### Task statement
Reply only with how many lines in these entries hold the string "battery".

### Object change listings
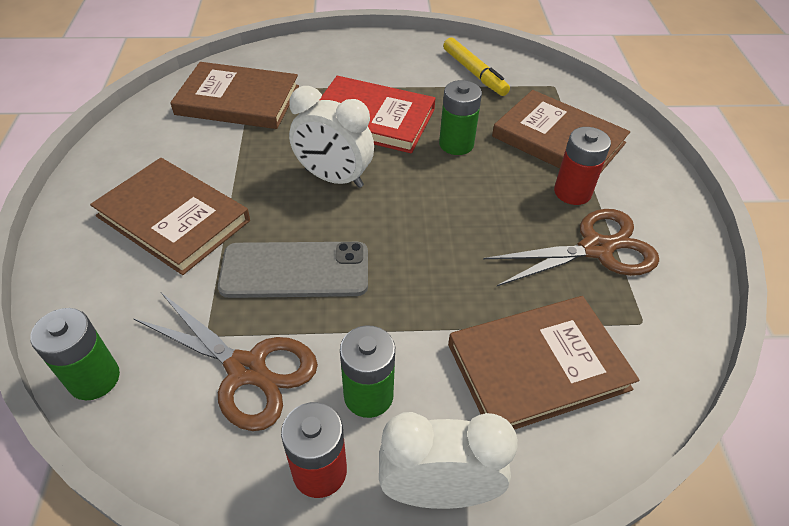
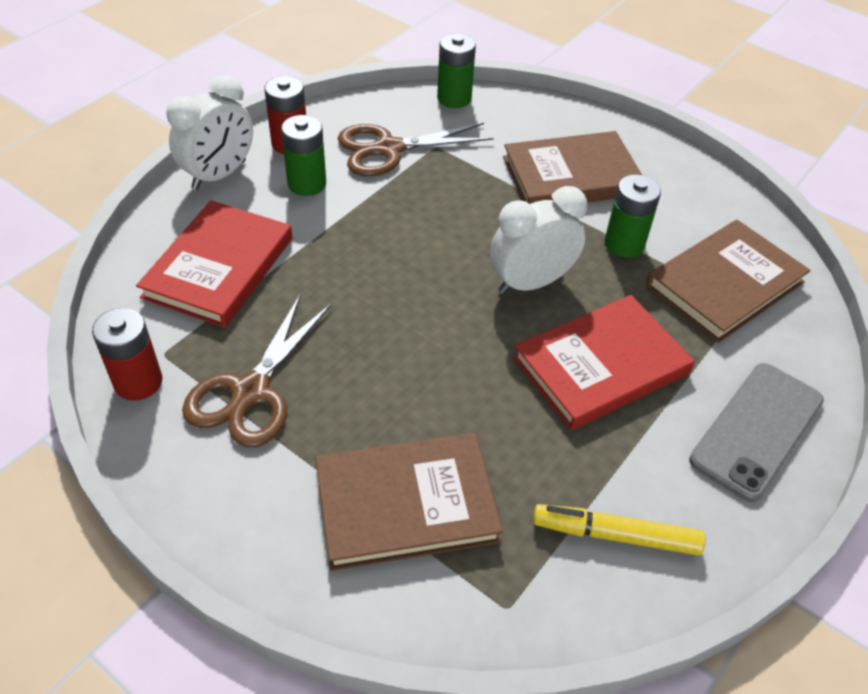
camera: 130 degrees right, 0 degrees up
(295, 270) = (446, 207): grey phone -> grey phone (757, 430)
(456, 144) = (492, 404): green battery -> green battery (624, 244)
(538, 366) = (219, 267): brown book -> red book
(572, 192) = (325, 440): red battery -> red battery (138, 382)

### Response to the task
2